→ Recorded information
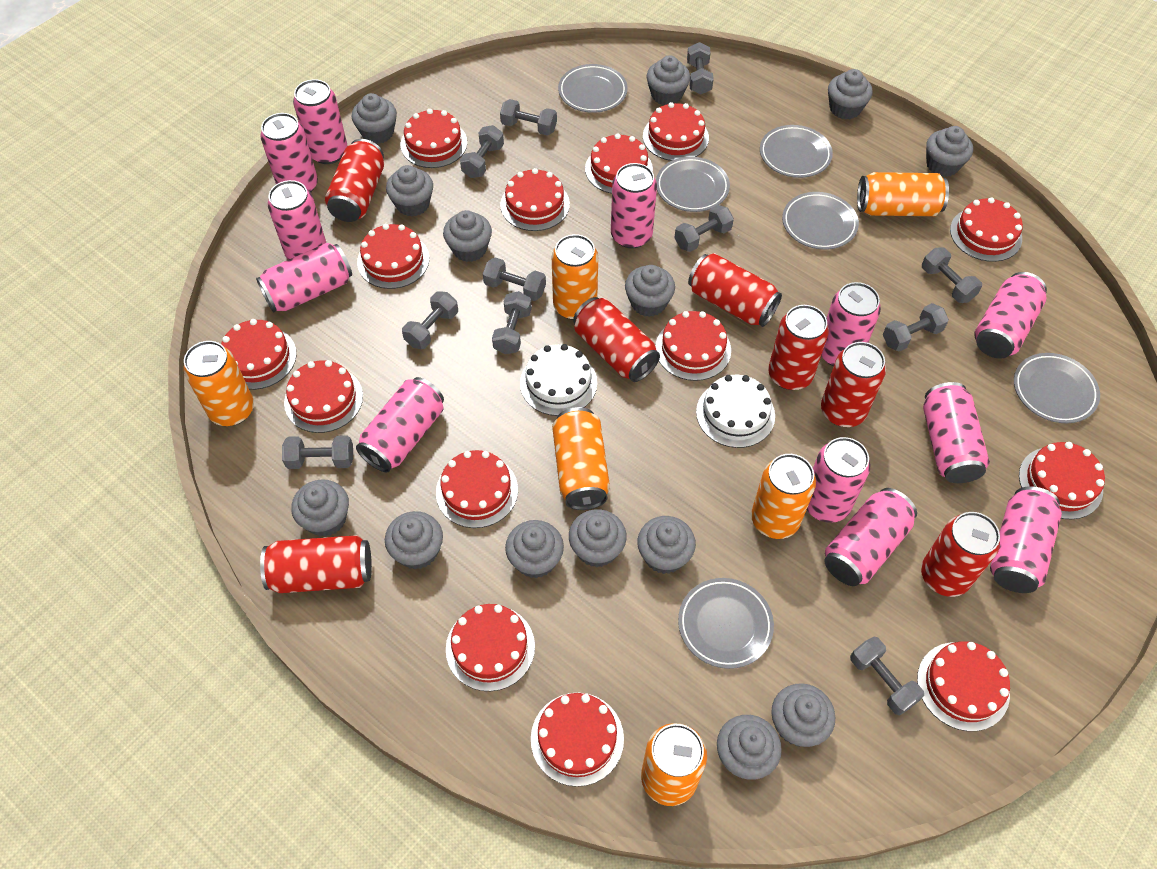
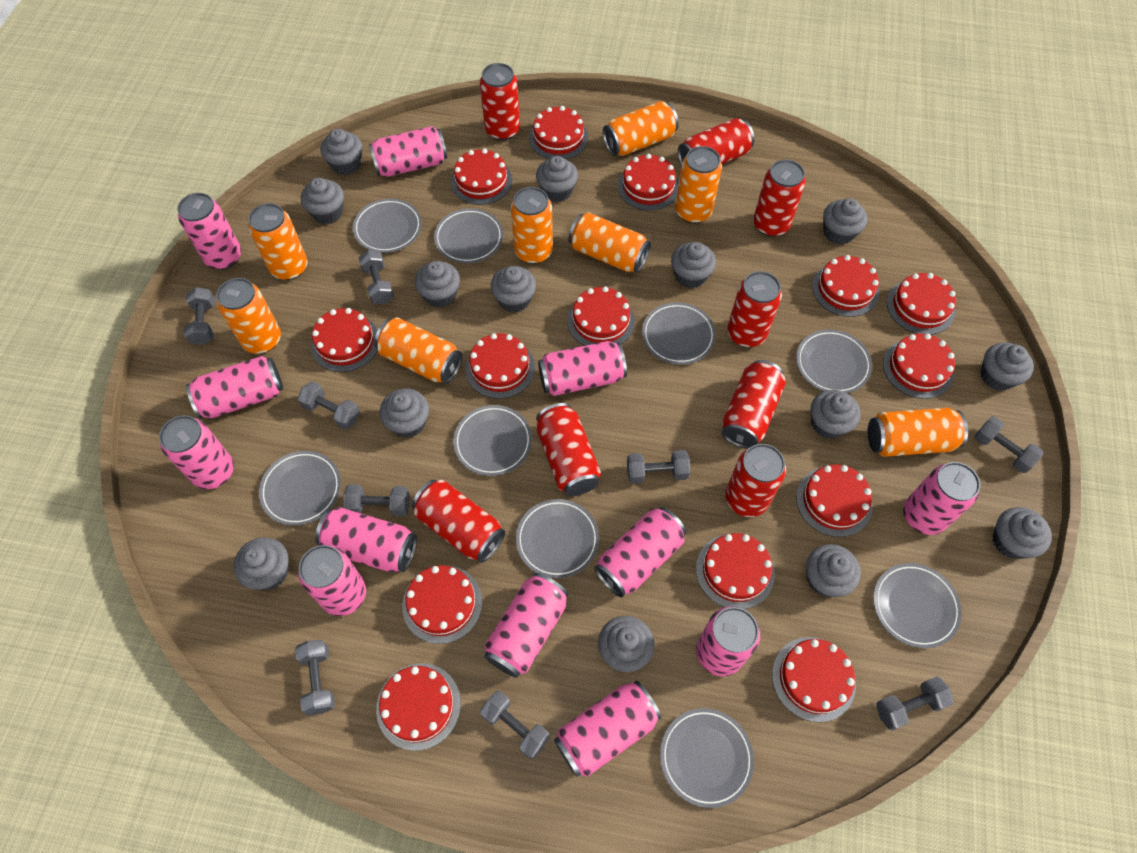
grey dumbbell: 11 -> 9
grey plate: 6 -> 9
orange can: 6 -> 8
red can: 7 -> 8
white cake: 2 -> 0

→ Your goal
Every entry above needs to be retyped exactly; drop the pictures.

→ Expected answer
grey dumbbell: 11 -> 9
grey plate: 6 -> 9
orange can: 6 -> 8
red can: 7 -> 8
white cake: 2 -> 0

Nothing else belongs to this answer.